• [Activity] Quote, with no changes, the lines that run from the top of the material to the line with "black arrow: (944, 294)", both included.
- Opening Delimiter -
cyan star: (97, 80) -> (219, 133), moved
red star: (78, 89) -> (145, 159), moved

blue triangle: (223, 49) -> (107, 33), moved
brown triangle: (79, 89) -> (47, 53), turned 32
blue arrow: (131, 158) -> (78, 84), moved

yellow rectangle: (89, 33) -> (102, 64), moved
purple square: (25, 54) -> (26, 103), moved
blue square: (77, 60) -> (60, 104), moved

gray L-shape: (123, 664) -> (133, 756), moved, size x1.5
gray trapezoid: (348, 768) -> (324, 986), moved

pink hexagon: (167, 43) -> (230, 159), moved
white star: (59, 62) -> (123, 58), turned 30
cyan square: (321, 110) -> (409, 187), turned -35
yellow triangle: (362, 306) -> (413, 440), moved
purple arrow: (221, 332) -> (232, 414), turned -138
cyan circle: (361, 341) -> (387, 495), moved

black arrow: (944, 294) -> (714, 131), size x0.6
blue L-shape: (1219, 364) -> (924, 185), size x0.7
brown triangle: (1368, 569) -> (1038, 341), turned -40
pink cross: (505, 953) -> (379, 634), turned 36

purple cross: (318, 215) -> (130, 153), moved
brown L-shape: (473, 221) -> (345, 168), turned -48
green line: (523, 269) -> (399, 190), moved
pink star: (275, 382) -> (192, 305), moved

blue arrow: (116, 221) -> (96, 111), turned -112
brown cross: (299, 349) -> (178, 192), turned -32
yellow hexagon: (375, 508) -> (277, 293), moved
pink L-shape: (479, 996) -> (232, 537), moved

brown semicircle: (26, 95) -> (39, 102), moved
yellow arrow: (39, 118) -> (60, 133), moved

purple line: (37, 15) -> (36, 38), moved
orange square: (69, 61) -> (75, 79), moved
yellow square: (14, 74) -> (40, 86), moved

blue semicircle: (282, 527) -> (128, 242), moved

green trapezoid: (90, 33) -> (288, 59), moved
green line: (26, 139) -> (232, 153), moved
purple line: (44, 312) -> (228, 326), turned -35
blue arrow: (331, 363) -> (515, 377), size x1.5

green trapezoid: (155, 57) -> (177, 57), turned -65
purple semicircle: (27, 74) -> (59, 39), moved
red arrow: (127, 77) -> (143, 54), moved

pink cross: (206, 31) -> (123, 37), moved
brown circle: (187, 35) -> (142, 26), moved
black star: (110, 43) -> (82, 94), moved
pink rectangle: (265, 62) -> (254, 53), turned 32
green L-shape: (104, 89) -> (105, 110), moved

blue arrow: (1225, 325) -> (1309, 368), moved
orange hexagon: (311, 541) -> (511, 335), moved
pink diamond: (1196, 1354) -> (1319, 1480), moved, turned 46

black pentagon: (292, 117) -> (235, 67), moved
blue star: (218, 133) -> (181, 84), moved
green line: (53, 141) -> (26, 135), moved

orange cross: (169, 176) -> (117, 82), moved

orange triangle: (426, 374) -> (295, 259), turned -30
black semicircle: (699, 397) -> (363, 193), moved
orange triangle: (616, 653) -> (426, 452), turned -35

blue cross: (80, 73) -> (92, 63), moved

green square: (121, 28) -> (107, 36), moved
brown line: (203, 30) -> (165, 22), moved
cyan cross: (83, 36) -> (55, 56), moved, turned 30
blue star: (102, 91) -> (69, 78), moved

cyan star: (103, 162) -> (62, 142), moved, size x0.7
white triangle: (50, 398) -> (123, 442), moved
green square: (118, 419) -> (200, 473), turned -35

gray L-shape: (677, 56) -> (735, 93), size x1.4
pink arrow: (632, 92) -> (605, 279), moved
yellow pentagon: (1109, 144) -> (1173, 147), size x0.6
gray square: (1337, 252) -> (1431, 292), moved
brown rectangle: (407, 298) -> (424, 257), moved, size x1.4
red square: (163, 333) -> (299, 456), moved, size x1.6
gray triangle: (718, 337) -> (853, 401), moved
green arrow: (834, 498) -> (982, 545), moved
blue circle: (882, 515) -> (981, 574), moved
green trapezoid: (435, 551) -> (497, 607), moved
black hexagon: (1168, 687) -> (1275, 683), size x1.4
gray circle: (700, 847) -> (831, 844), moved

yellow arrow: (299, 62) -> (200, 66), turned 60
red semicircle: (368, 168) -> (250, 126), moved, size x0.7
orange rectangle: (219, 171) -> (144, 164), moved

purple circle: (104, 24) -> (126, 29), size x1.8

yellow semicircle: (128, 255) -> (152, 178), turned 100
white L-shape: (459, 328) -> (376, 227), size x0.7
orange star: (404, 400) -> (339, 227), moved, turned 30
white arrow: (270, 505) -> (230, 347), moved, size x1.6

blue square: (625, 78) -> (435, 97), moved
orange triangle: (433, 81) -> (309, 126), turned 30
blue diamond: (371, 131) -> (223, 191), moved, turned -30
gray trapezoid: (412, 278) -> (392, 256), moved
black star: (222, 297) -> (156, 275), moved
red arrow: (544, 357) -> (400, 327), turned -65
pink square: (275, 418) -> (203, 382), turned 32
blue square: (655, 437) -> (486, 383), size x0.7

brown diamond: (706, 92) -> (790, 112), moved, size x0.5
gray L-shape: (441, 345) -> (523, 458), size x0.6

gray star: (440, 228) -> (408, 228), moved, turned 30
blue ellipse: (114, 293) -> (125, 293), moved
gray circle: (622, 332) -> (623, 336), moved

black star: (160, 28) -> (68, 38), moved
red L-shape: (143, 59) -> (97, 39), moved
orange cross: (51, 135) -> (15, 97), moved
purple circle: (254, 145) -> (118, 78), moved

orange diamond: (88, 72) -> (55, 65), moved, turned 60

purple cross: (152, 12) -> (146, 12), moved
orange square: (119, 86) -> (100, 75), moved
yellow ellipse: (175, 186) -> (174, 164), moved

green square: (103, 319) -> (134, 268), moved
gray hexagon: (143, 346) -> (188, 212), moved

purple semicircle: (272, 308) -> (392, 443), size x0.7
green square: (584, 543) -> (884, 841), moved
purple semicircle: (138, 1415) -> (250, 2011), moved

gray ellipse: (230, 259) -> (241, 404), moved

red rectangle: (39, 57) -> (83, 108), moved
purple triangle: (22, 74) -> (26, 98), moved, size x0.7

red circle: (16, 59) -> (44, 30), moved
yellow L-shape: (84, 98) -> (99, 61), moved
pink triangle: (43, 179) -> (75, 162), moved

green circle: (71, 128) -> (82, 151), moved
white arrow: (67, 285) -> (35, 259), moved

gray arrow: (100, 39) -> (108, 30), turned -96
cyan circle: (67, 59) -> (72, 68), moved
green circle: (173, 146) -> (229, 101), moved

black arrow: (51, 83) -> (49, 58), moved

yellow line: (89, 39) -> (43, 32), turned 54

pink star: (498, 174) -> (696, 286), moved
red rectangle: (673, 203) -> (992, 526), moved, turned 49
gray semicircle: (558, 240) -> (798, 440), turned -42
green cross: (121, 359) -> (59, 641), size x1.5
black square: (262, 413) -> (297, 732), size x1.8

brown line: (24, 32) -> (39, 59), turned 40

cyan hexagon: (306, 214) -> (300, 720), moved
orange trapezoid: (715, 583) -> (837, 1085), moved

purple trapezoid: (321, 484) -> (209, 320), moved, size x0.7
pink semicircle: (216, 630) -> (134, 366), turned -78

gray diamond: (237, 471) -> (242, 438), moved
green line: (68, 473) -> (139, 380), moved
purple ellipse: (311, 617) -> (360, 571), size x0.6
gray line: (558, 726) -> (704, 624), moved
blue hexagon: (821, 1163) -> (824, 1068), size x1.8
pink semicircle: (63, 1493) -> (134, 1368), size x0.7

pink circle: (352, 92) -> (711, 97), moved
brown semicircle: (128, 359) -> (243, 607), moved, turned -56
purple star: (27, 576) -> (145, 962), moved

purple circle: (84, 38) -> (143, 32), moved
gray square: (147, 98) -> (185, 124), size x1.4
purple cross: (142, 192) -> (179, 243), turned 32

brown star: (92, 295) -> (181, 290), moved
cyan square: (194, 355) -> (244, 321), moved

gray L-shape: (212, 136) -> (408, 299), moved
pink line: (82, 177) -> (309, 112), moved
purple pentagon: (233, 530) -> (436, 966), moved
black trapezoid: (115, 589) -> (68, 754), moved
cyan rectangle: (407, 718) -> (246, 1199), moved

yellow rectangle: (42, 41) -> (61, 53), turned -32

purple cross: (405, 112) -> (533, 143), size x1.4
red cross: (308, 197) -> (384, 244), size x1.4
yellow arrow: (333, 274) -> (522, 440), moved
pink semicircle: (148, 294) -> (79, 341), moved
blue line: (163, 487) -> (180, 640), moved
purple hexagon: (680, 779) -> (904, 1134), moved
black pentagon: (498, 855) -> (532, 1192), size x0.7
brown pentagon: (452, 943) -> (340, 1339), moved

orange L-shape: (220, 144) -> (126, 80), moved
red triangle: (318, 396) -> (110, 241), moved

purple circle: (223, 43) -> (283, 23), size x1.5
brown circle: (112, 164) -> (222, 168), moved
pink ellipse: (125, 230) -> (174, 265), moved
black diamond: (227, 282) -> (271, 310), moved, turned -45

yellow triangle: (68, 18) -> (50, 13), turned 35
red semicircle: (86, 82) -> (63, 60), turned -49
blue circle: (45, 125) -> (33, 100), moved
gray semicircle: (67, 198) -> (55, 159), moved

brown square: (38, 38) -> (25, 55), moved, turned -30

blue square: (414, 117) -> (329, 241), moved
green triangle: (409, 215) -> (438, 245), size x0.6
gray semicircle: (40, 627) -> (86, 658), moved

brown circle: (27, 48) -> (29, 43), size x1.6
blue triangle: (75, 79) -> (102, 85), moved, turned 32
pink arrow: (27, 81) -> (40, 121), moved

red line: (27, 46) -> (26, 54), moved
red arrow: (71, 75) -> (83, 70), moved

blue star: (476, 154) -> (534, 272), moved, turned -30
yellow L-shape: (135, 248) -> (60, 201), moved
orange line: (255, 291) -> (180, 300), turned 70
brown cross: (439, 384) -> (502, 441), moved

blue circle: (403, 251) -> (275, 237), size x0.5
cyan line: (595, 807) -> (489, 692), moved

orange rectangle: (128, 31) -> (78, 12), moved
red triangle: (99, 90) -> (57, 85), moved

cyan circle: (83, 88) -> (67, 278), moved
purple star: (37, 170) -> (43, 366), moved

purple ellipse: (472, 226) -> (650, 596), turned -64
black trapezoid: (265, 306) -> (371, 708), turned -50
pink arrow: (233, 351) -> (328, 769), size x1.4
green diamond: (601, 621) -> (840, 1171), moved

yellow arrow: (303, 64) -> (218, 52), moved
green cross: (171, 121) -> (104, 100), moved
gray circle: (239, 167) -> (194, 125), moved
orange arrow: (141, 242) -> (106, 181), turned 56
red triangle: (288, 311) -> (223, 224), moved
- Closing Delimiter -
• [Response below]
cyan star: (97, 80) -> (219, 133), moved
red star: (78, 89) -> (145, 159), moved

blue triangle: (223, 49) -> (107, 33), moved
brown triangle: (79, 89) -> (47, 53), turned 32
blue arrow: (131, 158) -> (78, 84), moved

yellow rectangle: (89, 33) -> (102, 64), moved
purple square: (25, 54) -> (26, 103), moved
blue square: (77, 60) -> (60, 104), moved

gray L-shape: (123, 664) -> (133, 756), moved, size x1.5
gray trapezoid: (348, 768) -> (324, 986), moved

pink hexagon: (167, 43) -> (230, 159), moved
white star: (59, 62) -> (123, 58), turned 30
cyan square: (321, 110) -> (409, 187), turned -35
yellow triangle: (362, 306) -> (413, 440), moved
purple arrow: (221, 332) -> (232, 414), turned -138
cyan circle: (361, 341) -> (387, 495), moved

black arrow: (944, 294) -> (714, 131), size x0.6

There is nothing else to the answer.